### Material provided

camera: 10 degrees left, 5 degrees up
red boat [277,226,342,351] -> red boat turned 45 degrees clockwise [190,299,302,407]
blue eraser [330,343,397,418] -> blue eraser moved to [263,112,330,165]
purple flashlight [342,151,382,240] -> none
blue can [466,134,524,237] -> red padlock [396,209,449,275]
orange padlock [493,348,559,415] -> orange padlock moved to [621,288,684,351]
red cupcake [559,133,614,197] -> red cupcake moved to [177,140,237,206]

...

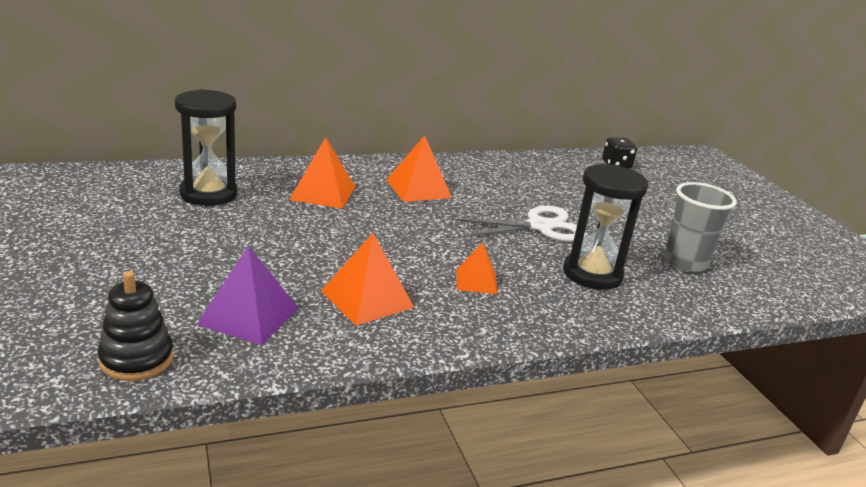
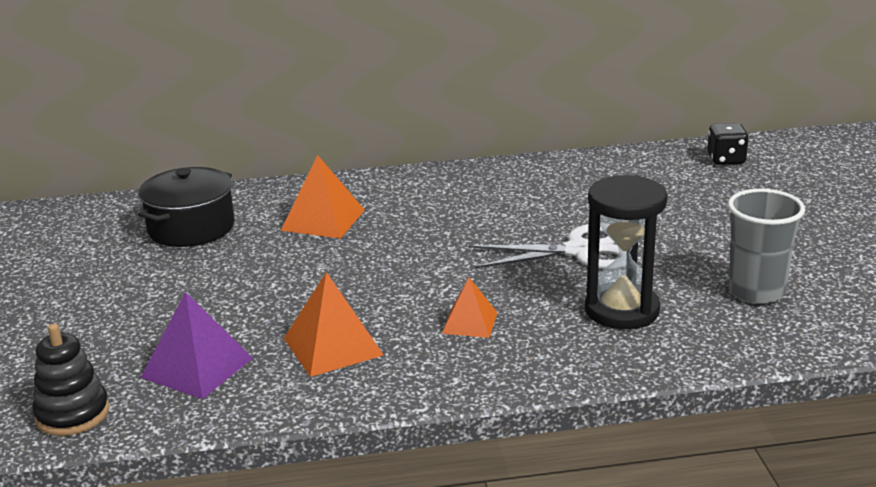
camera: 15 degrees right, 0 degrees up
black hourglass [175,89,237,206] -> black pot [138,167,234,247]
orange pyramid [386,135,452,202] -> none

### Task description
Within the material above, extract exactly the lines that start at the line containing "blue can [466,134,524,237]" and stop after the line containing "red cupcake [559,133,614,197]", and only those.

### Exercise solution
blue can [466,134,524,237] -> red padlock [396,209,449,275]
orange padlock [493,348,559,415] -> orange padlock moved to [621,288,684,351]
red cupcake [559,133,614,197] -> red cupcake moved to [177,140,237,206]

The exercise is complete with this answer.